» **About this exercise**
With images removed, return the whole listing exactly as written.

» **Records to use**
☆ ☆ ☆ ☆ ☆
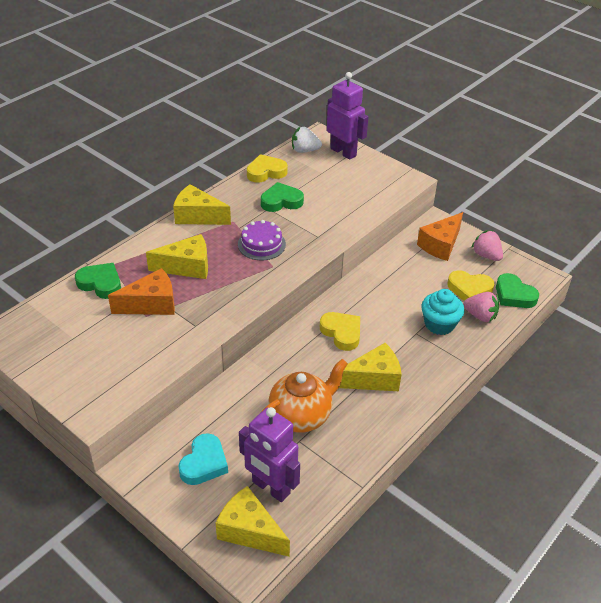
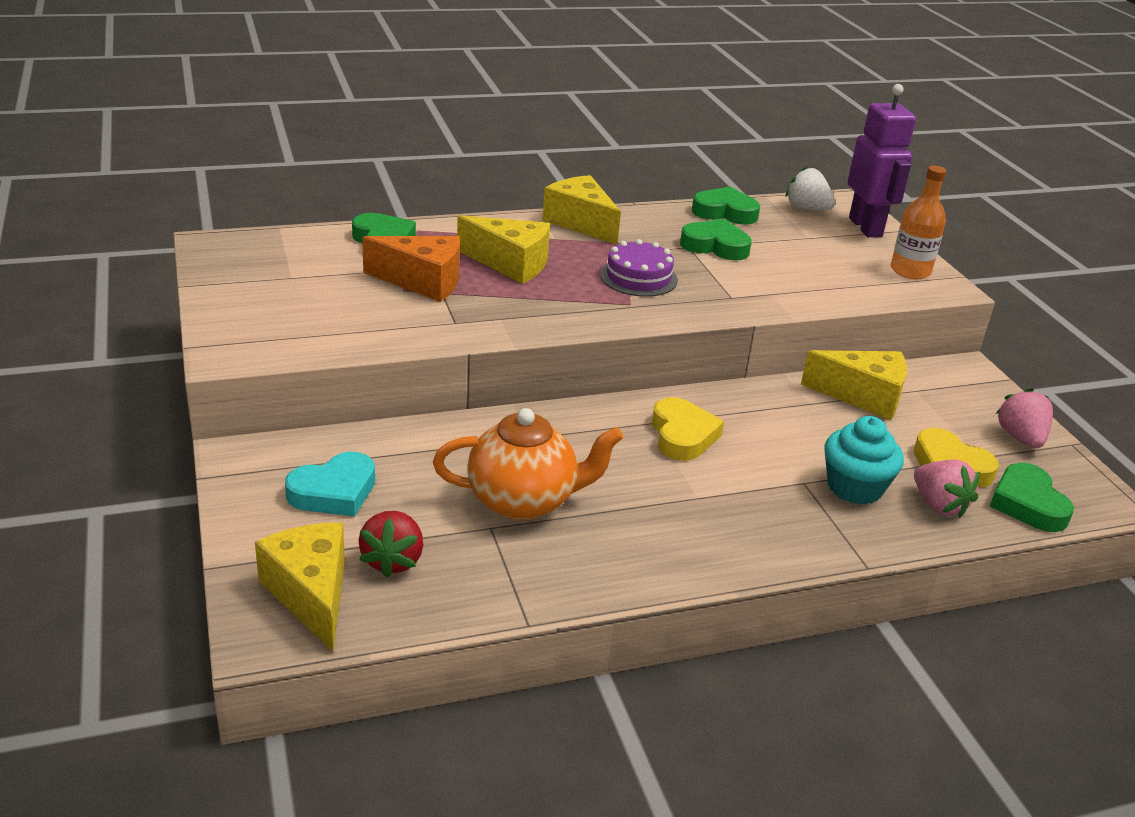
camera: 30 degrees right, 10 degrees down
(266, 172) = (725, 212): yellow heart -> green heart
(270, 488) = (393, 560): purple robot -> red strawberry
(373, 379) = (678, 506): yellow cheese -> yellow cheese (863, 396)
(386, 176) = (910, 271): none -> orange bottle
(440, 245) = (948, 398): orange cheese -> none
☆ ☆ ☆ ☆ ☆
» **Answer box**
camera: 30 degrees right, 10 degrees down
(266, 172) = (725, 212): yellow heart -> green heart
(270, 488) = (393, 560): purple robot -> red strawberry
(373, 379) = (678, 506): yellow cheese -> yellow cheese (863, 396)
(386, 176) = (910, 271): none -> orange bottle
(440, 245) = (948, 398): orange cheese -> none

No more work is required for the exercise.